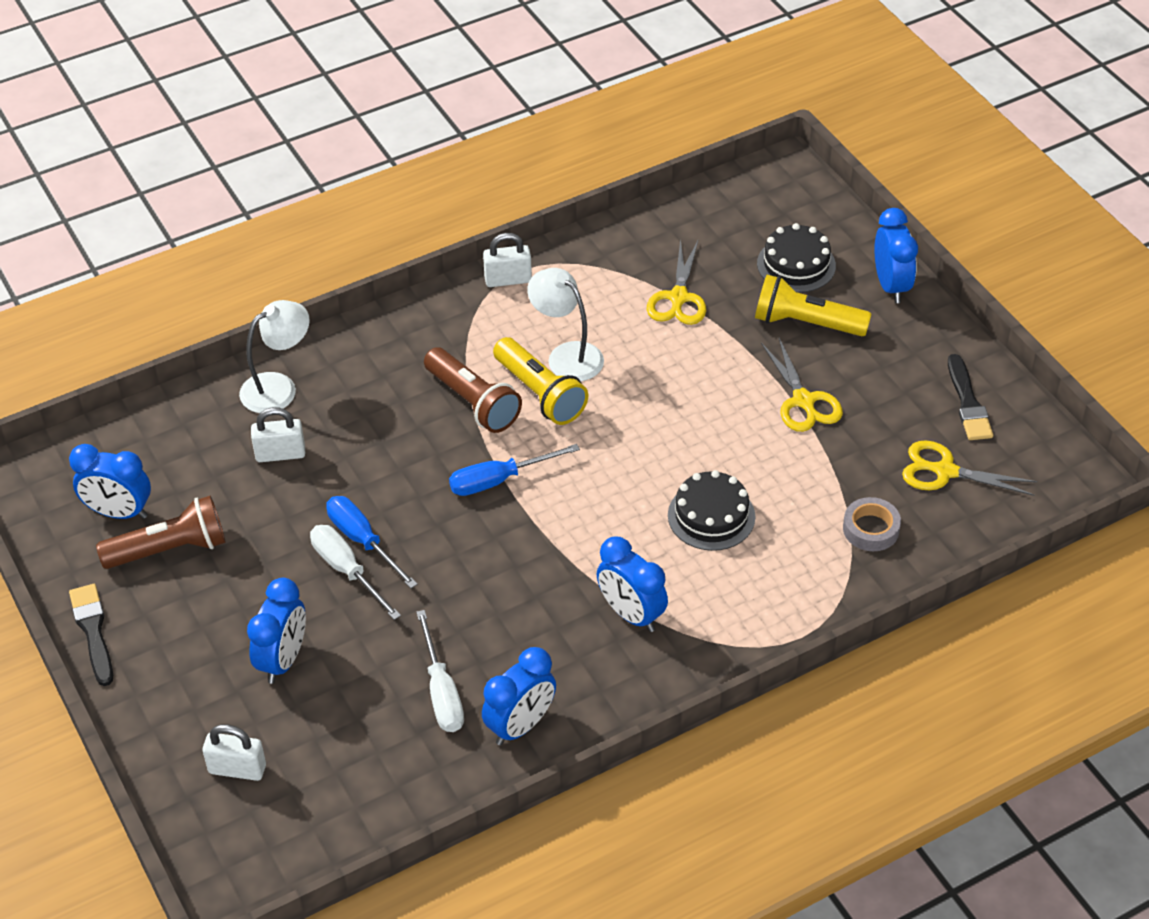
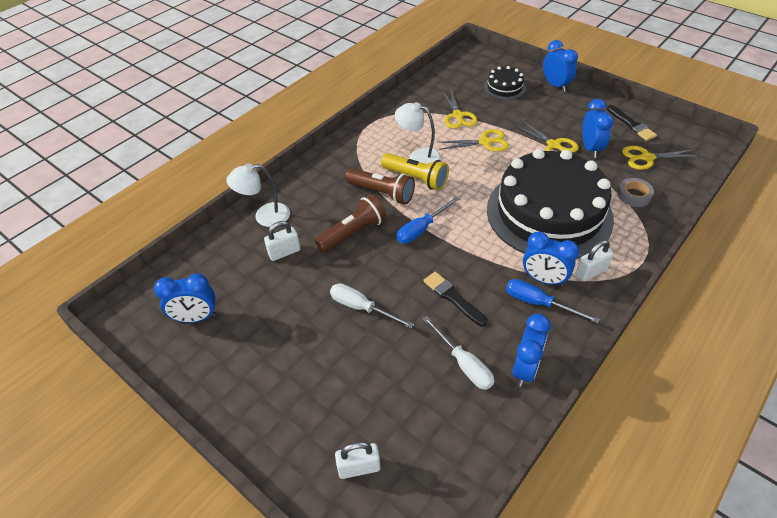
camera: 20 degrees left, 0 degrees up
(93, 631) = (211, 403): black brush -> black brush (453, 298)
(170, 549) = (240, 330): brown flashlight -> brown flashlight (353, 232)
(278, 387) = (264, 216): white lamp -> white lamp turned 135 degrees counterclockwise
(283, 660) = (351, 378): blue clock -> blue clock (590, 148)
(363, 541) = (362, 287): blue screwdriver -> blue screwdriver (538, 303)
(508, 280) = (365, 130): white padlock -> white padlock (591, 272)
(691, 361) = (485, 142): none -> yellow scissors
(711, 516) = (549, 213): black cake -> black cake, size x2.40
(806, 323) = (528, 111): yellow flashlight -> none

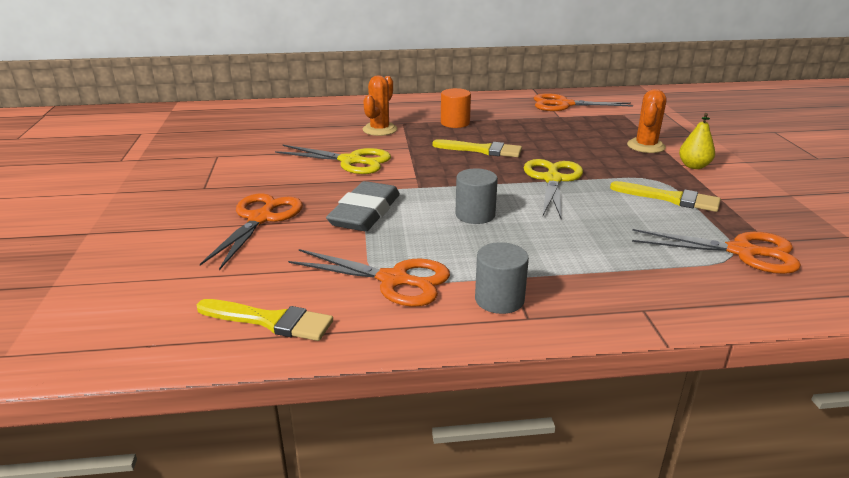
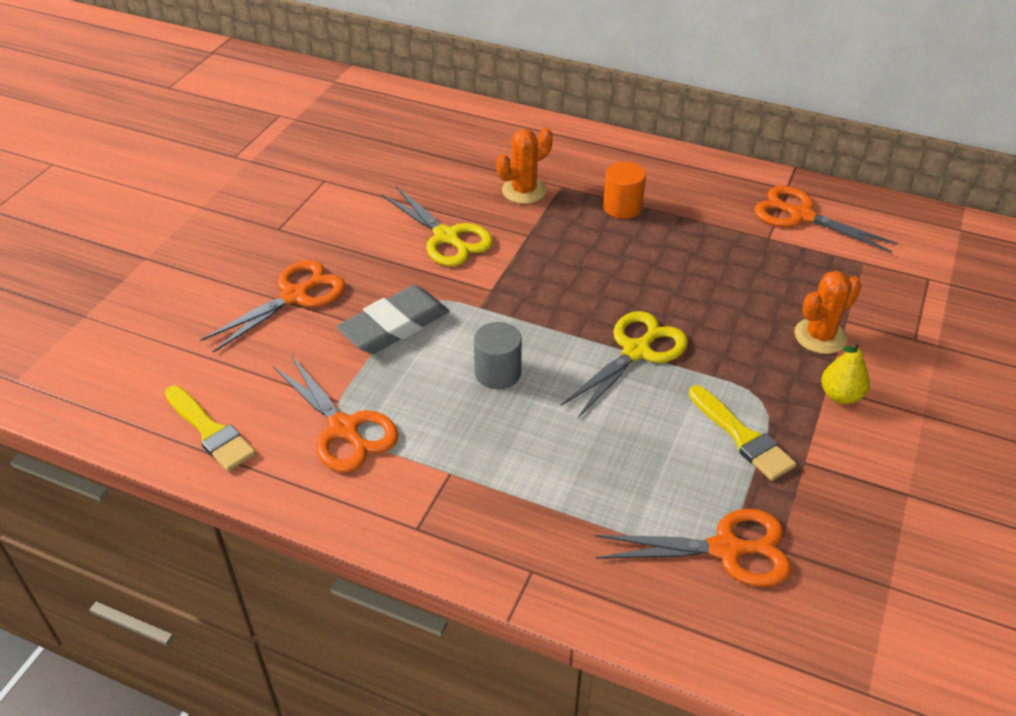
camera: 30 degrees right, 15 degrees up
(482, 150) = (606, 269): yellow brush -> none
(499, 299) = (413, 495): grey cylinder -> none
(742, 252) = (726, 549): orange scissors -> orange scissors turned 45 degrees counterclockwise

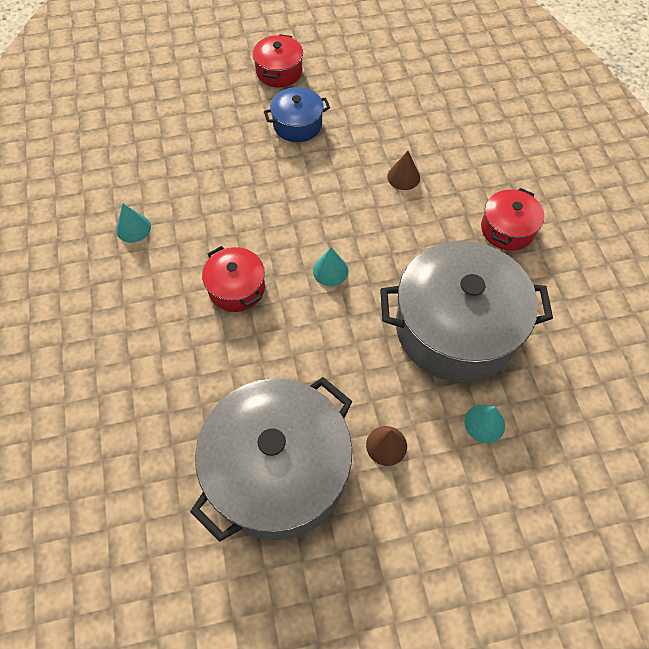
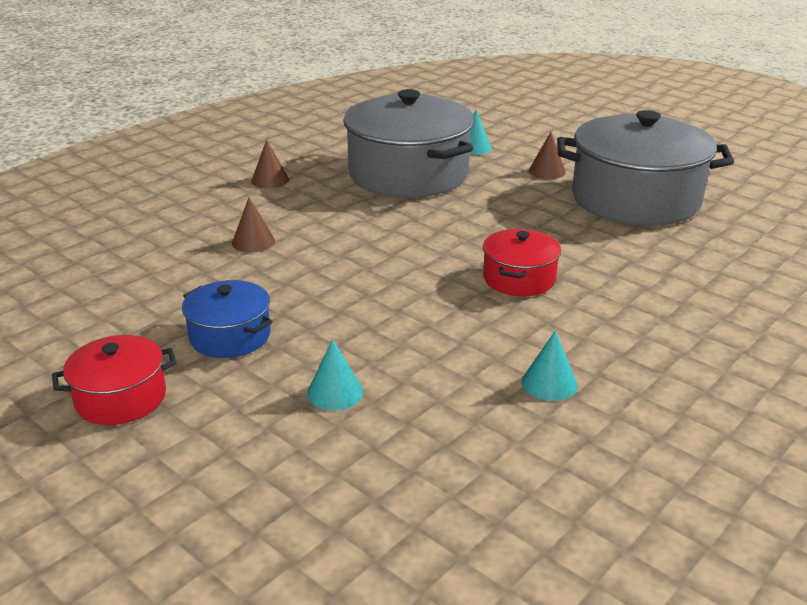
camera: 125 degrees left, 30 degrees down
(330, 270) = (427, 240): turquoise cone -> turquoise cone (335, 392)
(507, 229) = (270, 180): red pot -> brown cone

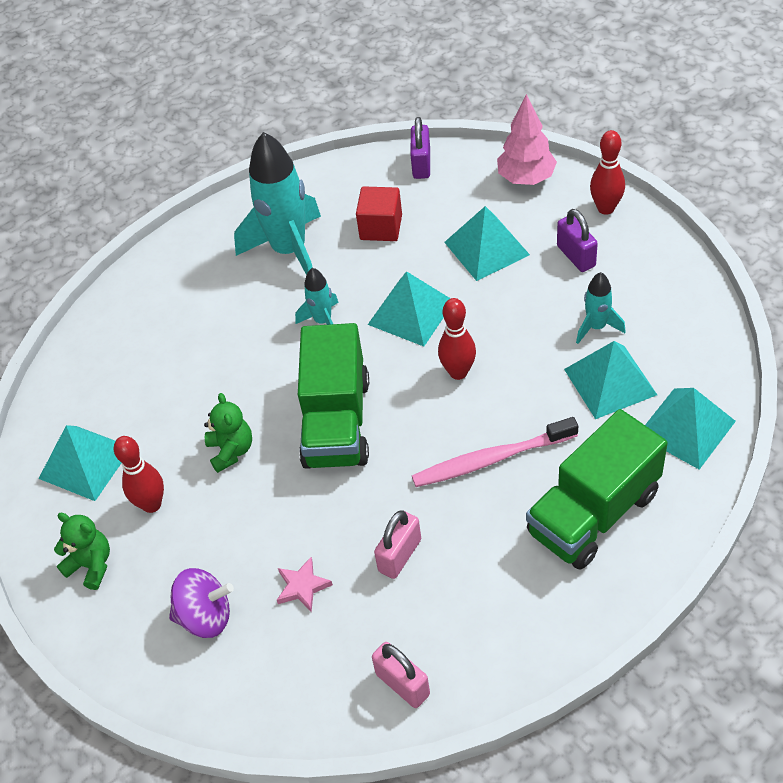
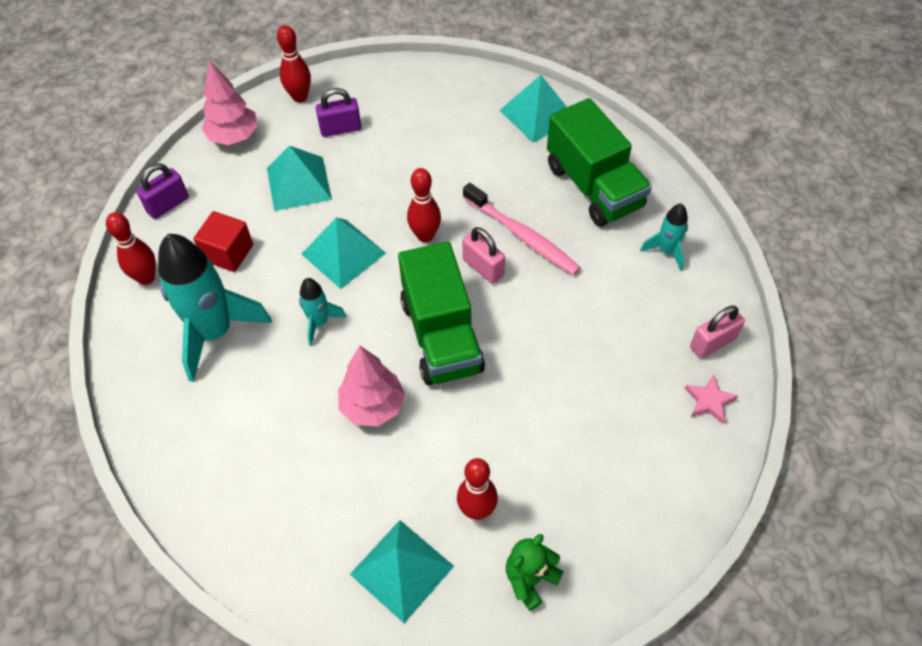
camera: 80 degrees left, 5 degrees up
(205, 616) = (615, 480): purple spinning top -> none
(231, 451) = (440, 428): green teddy bear -> none
(242, 391) = (372, 406): none -> pink tree
(302, 586) = (605, 396): pink star -> pink star (709, 401)
(334, 183) = (146, 278): none -> red bowling pin
(336, 422) = (441, 335): green truck -> green truck turned 60 degrees clockwise
(400, 555) = (594, 319): pink padlock -> pink padlock (483, 267)
(421, 164) = (168, 204): purple padlock -> purple padlock turned 60 degrees counterclockwise
(491, 459) = (522, 236): pink toothbrush -> pink toothbrush turned 45 degrees counterclockwise
(596, 327) = (420, 137): turquoise rocket -> turquoise rocket (666, 251)
(610, 381) = (477, 144): turquoise pyramid -> none

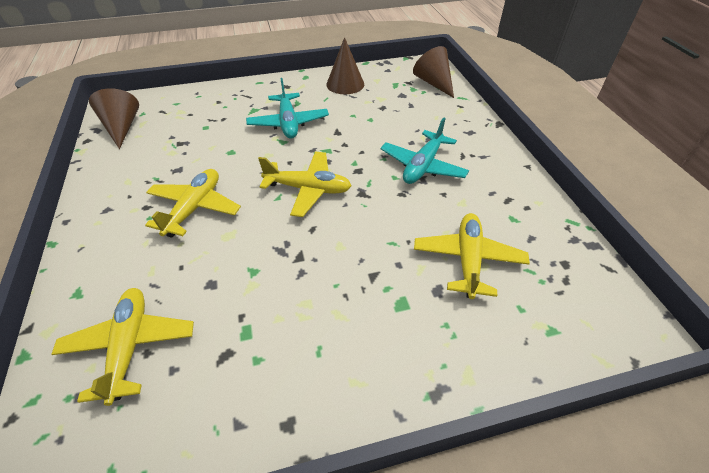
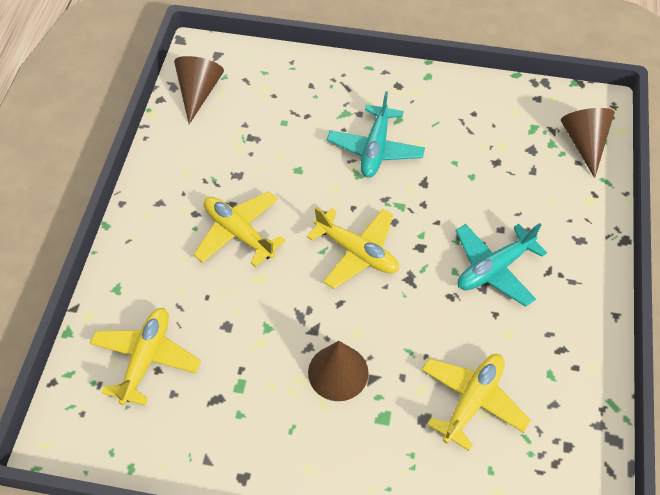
camera: 25 degrees right, 10 degrees up
(194, 208) = (239, 233): yellow plane -> yellow plane turned 90 degrees counterclockwise
(345, 84) = (470, 106): brown cone -> brown cone (338, 372)

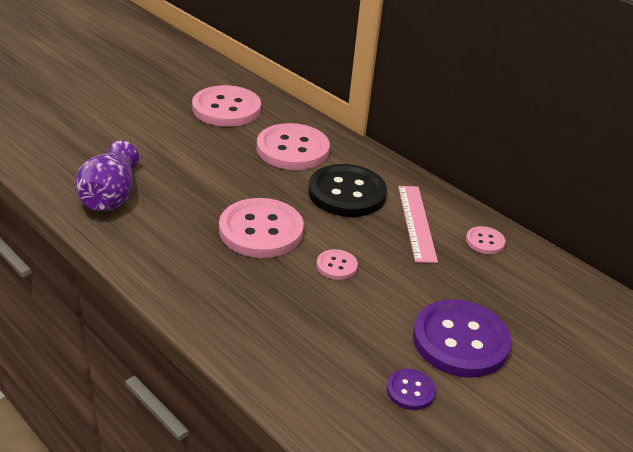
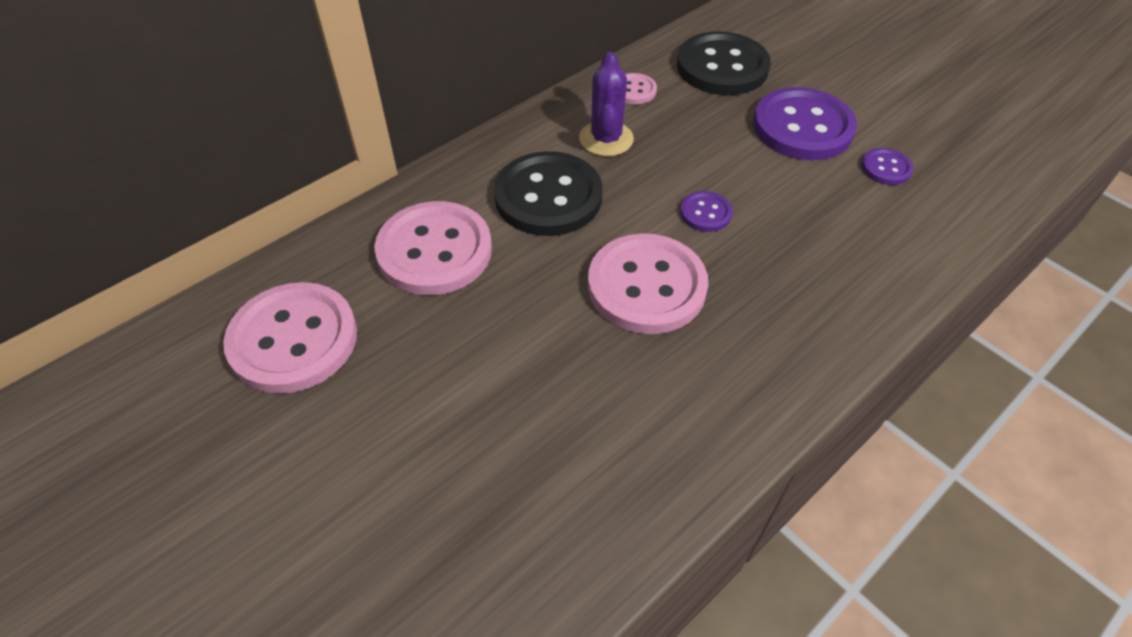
camera: 85 degrees left, 15 degrees up
(110, 196) = (582, 492): purple vase -> none
(336, 266) = (705, 213): pink button -> purple button
(416, 222) = (606, 139): pink ruler -> purple cactus
(540, 298) = (722, 67): none -> black button

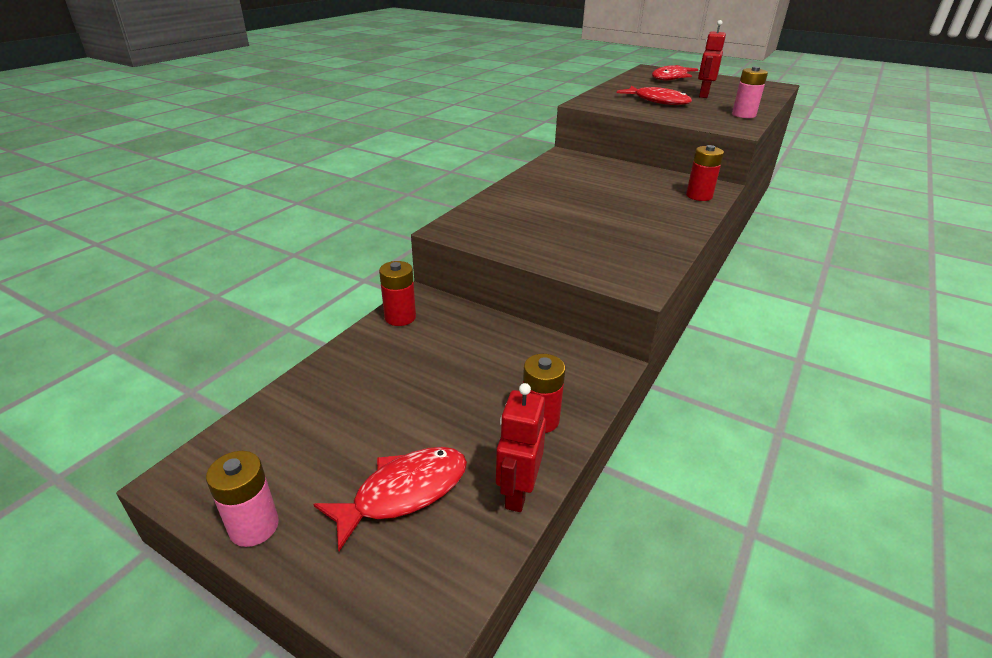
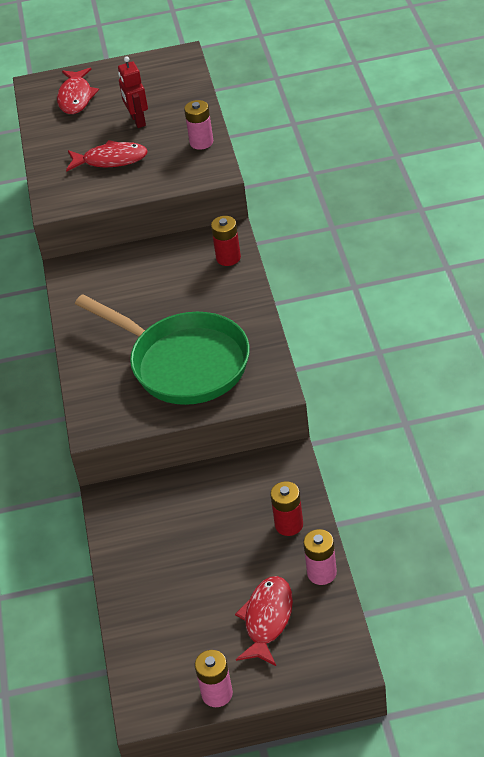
camera: 35 degrees left, 10 degrees up
(400, 317) = (115, 523): red battery -> none
(517, 492) = (321, 573): red robot -> pink battery
(578, 231) = (184, 363): none -> green pan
######
— WHAT YOU WILL DO —
Please retype the whole of the data precisely, omitting pictures.

— OUTPUT OF THE TASK —
camera: 20 degrees left, 0 degrees up
(93, 631) = (211, 403): black brush -> black brush (453, 298)
(170, 549) = (240, 330): brown flashlight -> brown flashlight (353, 232)
(278, 387) = (264, 216): white lamp -> white lamp turned 135 degrees counterclockwise
(283, 660) = (351, 378): blue clock -> blue clock (590, 148)
(363, 541) = (362, 287): blue screwdriver -> blue screwdriver (538, 303)
(508, 280) = (365, 130): white padlock -> white padlock (591, 272)
(691, 361) = (485, 142): none -> yellow scissors
(711, 516) = (549, 213): black cake -> black cake, size x2.40
(806, 323) = (528, 111): yellow flashlight -> none

camera: 30 degrees right, 15 degrees up
(482, 150) = (606, 269): yellow brush -> none
(499, 299) = (413, 495): grey cylinder -> none
(742, 252) = (726, 549): orange scissors -> orange scissors turned 45 degrees counterclockwise

camera: 125 degrees left, 30 degrees down
(330, 270) = (427, 240): turquoise cone -> turquoise cone (335, 392)
(507, 229) = (270, 180): red pot -> brown cone

camera: 80 degrees left, 5 degrees up
(205, 616) = (615, 480): purple spinning top -> none
(231, 451) = (440, 428): green teddy bear -> none
(242, 391) = (372, 406): none -> pink tree
(302, 586) = (605, 396): pink star -> pink star (709, 401)
(334, 183) = (146, 278): none -> red bowling pin
(336, 422) = (441, 335): green truck -> green truck turned 60 degrees clockwise
(400, 555) = (594, 319): pink padlock -> pink padlock (483, 267)
(421, 164) = (168, 204): purple padlock -> purple padlock turned 60 degrees counterclockwise
(491, 459) = (522, 236): pink toothbrush -> pink toothbrush turned 45 degrees counterclockwise
(596, 327) = (420, 137): turquoise rocket -> turquoise rocket (666, 251)
(610, 381) = (477, 144): turquoise pyramid -> none

camera: 25 degrees right, 10 degrees up
(194, 208) = (239, 233): yellow plane -> yellow plane turned 90 degrees counterclockwise
(345, 84) = (470, 106): brown cone -> brown cone (338, 372)

camera: 85 degrees left, 15 degrees up
(110, 196) = (582, 492): purple vase -> none
(336, 266) = (705, 213): pink button -> purple button
(416, 222) = (606, 139): pink ruler -> purple cactus
(540, 298) = (722, 67): none -> black button

camera: 35 degrees left, 10 degrees up
(400, 317) = (115, 523): red battery -> none
(517, 492) = (321, 573): red robot -> pink battery
(578, 231) = (184, 363): none -> green pan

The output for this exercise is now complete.